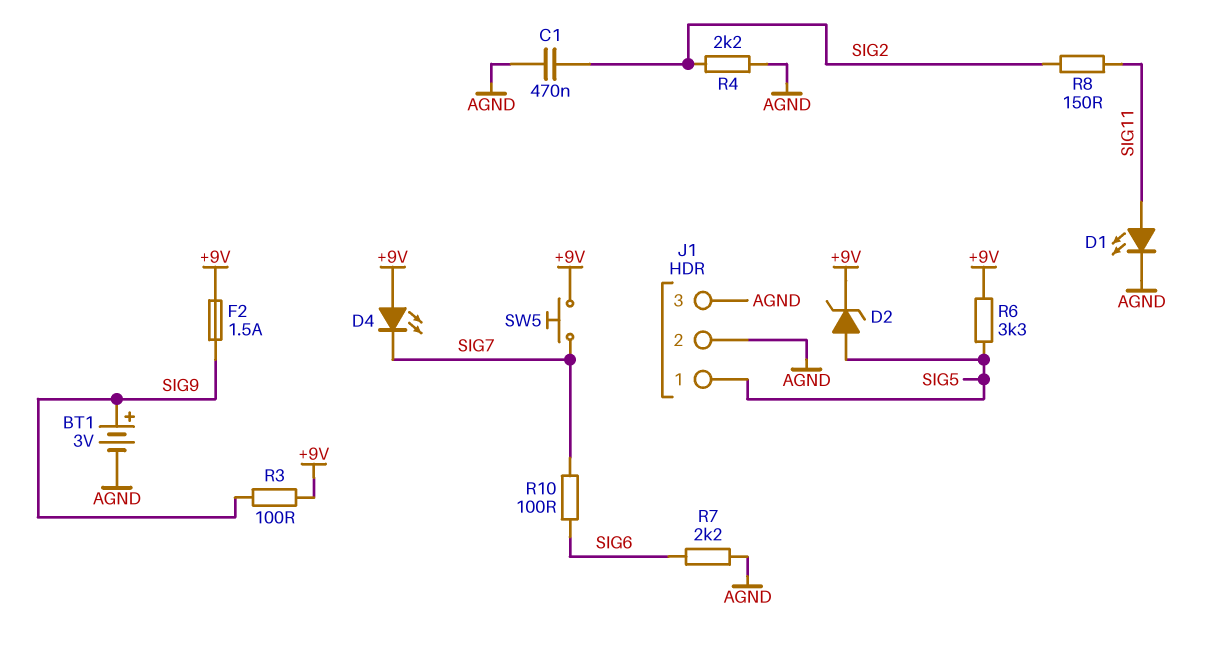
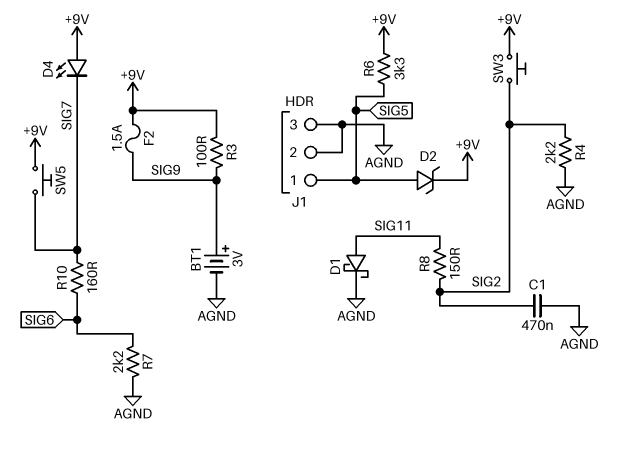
D1: LED (A SIG11, K AGND) -> schottky (A SIG11, K AGND)
R10: 100 (SIG6, SIG7) -> 160 (SIG6, SIG7)
SW3: none -> button (+9V, SIG2)

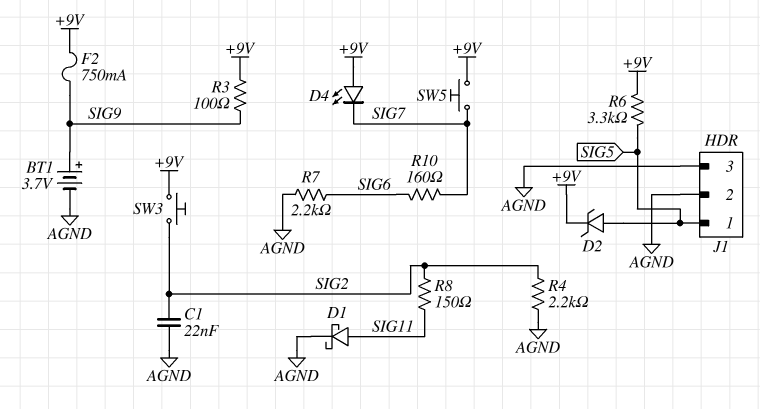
BT1: 3V (plus SIG9, minus AGND) -> 3.7V (plus SIG9, minus AGND)
C1: 470nF (AGND, SIG2) -> 22nF (AGND, SIG2)
F2: 1.5A (+9V, SIG9) -> 750mA (+9V, SIG9)

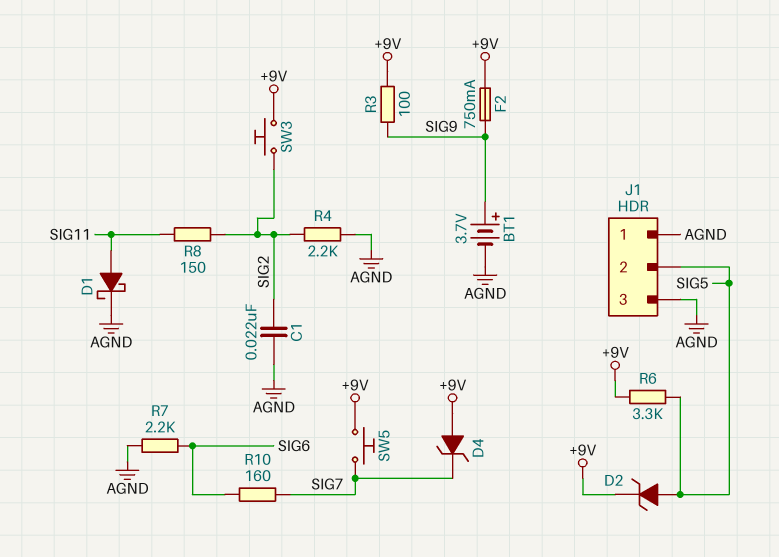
D4: LED (A +9V, K SIG7) -> zener (A +9V, K SIG7)
J1 pin 1: SIG5 -> AGND
J1 pin 2: AGND -> SIG5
══════
**TASK:** When the line containing "R10: 100 (SIG6, SIG7) -> 160 (SIG6, SIG7)" is reached, write out that line and each one after it exactly, ending with the last line of the records; pictures are not copied.

**ANSWER SPACE:**
R10: 100 (SIG6, SIG7) -> 160 (SIG6, SIG7)
SW3: none -> button (+9V, SIG2)

BT1: 3V (plus SIG9, minus AGND) -> 3.7V (plus SIG9, minus AGND)
C1: 470nF (AGND, SIG2) -> 22nF (AGND, SIG2)
F2: 1.5A (+9V, SIG9) -> 750mA (+9V, SIG9)

D4: LED (A +9V, K SIG7) -> zener (A +9V, K SIG7)
J1 pin 1: SIG5 -> AGND
J1 pin 2: AGND -> SIG5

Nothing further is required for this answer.